◆ Task directions
Find the line containing "(281, 130) = (457, 188): brown" in the entries below. Restate it and each line after it, word for word, up to and including the line containing "(599, 308) = (132, 289): brown".

◆ Information supplied

+ + + +

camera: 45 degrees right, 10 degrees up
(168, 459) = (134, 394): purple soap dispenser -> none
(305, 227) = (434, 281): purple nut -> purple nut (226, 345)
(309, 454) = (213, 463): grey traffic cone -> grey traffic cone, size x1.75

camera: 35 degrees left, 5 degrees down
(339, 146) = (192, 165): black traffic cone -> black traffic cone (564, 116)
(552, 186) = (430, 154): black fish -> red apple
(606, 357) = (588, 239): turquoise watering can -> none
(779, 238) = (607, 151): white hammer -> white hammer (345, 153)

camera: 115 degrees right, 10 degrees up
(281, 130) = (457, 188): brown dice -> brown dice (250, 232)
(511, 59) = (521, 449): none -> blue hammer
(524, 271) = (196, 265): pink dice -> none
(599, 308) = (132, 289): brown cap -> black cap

+ + + +

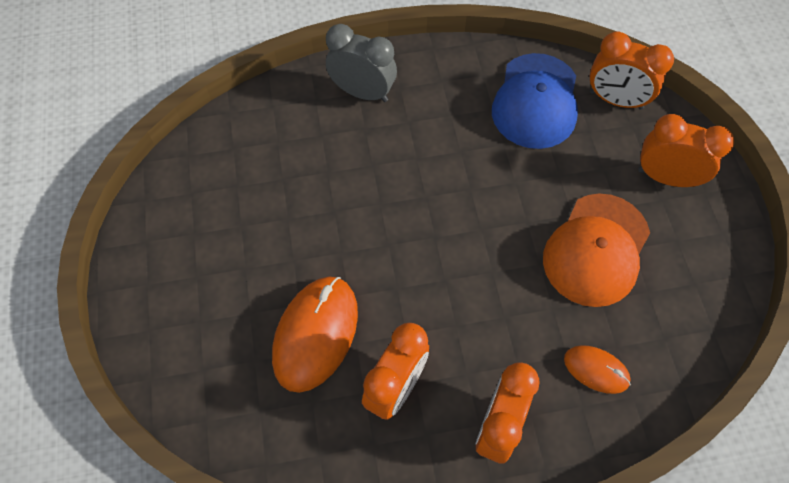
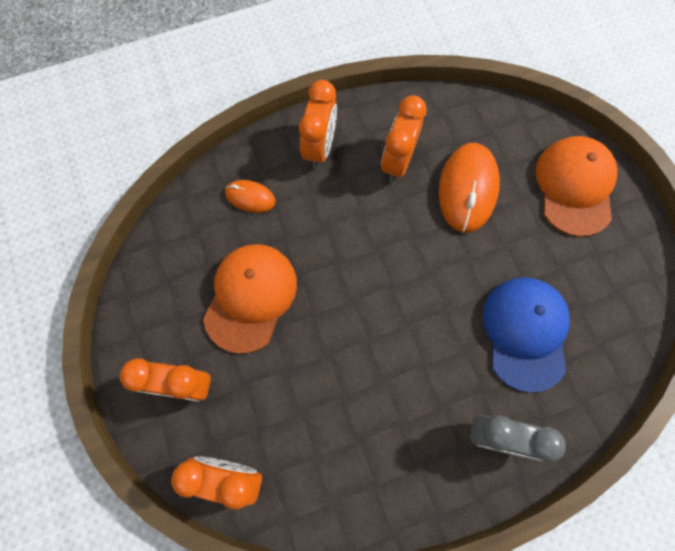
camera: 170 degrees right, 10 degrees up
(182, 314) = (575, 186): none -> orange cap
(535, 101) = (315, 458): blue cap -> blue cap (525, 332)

+ + + +

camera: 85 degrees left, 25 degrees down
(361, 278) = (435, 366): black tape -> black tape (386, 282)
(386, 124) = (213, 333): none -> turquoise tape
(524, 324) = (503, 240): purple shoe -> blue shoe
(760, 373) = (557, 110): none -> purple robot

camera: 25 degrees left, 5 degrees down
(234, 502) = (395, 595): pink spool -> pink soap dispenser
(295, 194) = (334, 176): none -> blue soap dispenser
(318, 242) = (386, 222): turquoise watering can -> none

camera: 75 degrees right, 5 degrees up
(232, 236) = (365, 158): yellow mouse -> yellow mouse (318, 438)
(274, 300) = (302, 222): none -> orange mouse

+ + + +

◆ Exercise answer
(281, 130) = (457, 188): brown dice -> brown dice (250, 232)
(511, 59) = (521, 449): none -> blue hammer
(524, 271) = (196, 265): pink dice -> none
(599, 308) = (132, 289): brown cap -> black cap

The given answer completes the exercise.